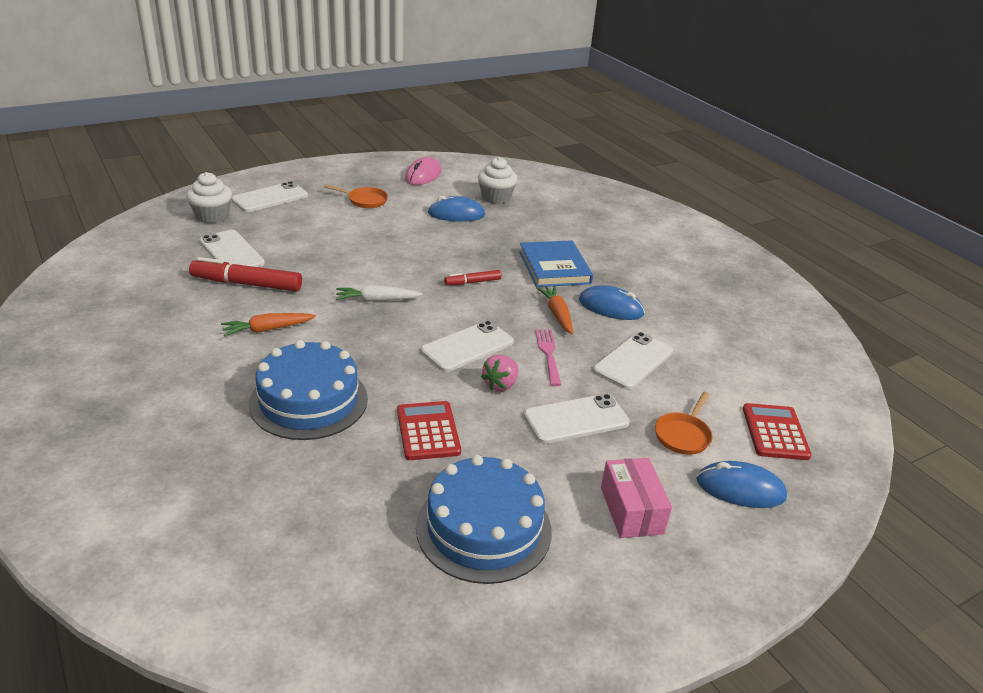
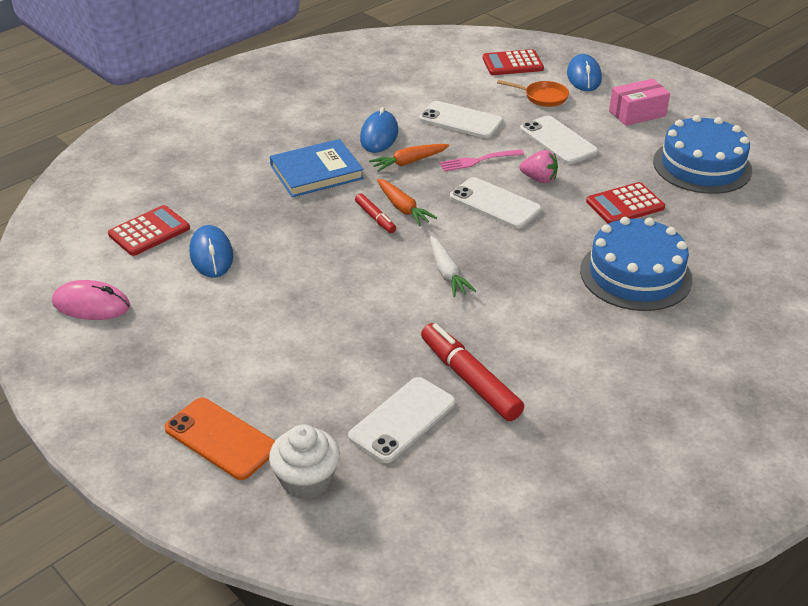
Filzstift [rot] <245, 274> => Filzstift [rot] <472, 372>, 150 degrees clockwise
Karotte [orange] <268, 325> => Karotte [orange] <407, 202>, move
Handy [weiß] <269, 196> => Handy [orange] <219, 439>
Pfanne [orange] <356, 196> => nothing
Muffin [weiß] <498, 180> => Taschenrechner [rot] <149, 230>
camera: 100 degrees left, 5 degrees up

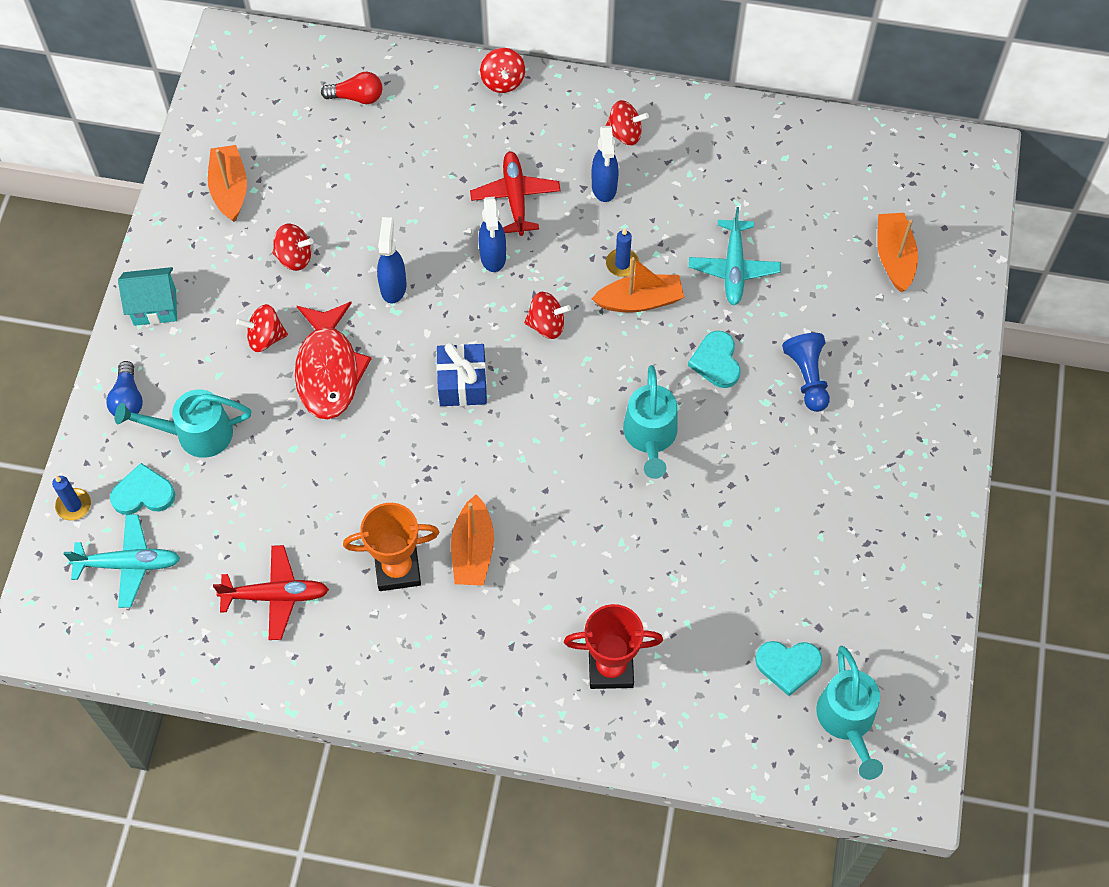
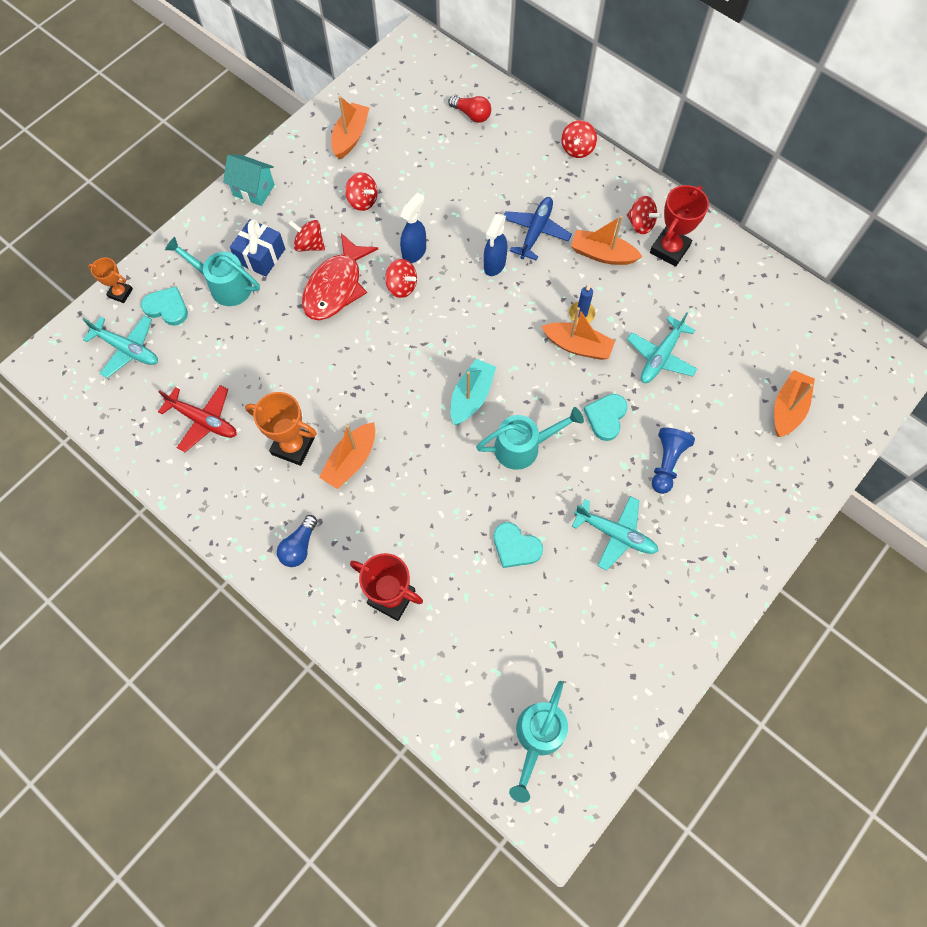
Kerze [blau] <71, 498> => Pokal [orange] <110, 280>
Glühbirne [blau] <124, 389> => Glühbirne [blau] <297, 541>, move
Geschenk [blau] <462, 374> => Geschenk [blau] <257, 248>, move
Flugzeug [rot] <515, 193> => Flugzeug [blau] <538, 229>
Kreisel [rot] <547, 315> => Kreisel [rot] <401, 278>, move
Sprühflasche [blau] <605, 164> => Boot [orange] <606, 240>
Gießkanne [türkis] <650, 422> => Gießkanne [türkis] <530, 438>, 135 degrees counterclockwise
Herz [türkis] <789, 668> => Herz [türkis] <518, 545>, move
nothing => Boot [türkis] <473, 392>
nothing => Flugzeug [türkis] <615, 533>
nothing => Pokal [rot] <679, 226>
camera: 30 degrees right, 5 degrees up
+ + +
_Activity_. Please return every record above exactly, but leave out the pictures.

_Result_.
Filzstift [rot] <245, 274> => Filzstift [rot] <472, 372>, 150 degrees clockwise
Karotte [orange] <268, 325> => Karotte [orange] <407, 202>, move
Handy [weiß] <269, 196> => Handy [orange] <219, 439>
Pfanne [orange] <356, 196> => nothing
Muffin [weiß] <498, 180> => Taschenrechner [rot] <149, 230>
camera: 100 degrees left, 5 degrees up

Kerze [blau] <71, 498> => Pokal [orange] <110, 280>
Glühbirne [blau] <124, 389> => Glühbirne [blau] <297, 541>, move
Geschenk [blau] <462, 374> => Geschenk [blau] <257, 248>, move
Flugzeug [rot] <515, 193> => Flugzeug [blau] <538, 229>
Kreisel [rot] <547, 315> => Kreisel [rot] <401, 278>, move
Sprühflasche [blau] <605, 164> => Boot [orange] <606, 240>
Gießkanne [türkis] <650, 422> => Gießkanne [türkis] <530, 438>, 135 degrees counterclockwise
Herz [türkis] <789, 668> => Herz [türkis] <518, 545>, move
nothing => Boot [türkis] <473, 392>
nothing => Flugzeug [türkis] <615, 533>
nothing => Pokal [rot] <679, 226>
camera: 30 degrees right, 5 degrees up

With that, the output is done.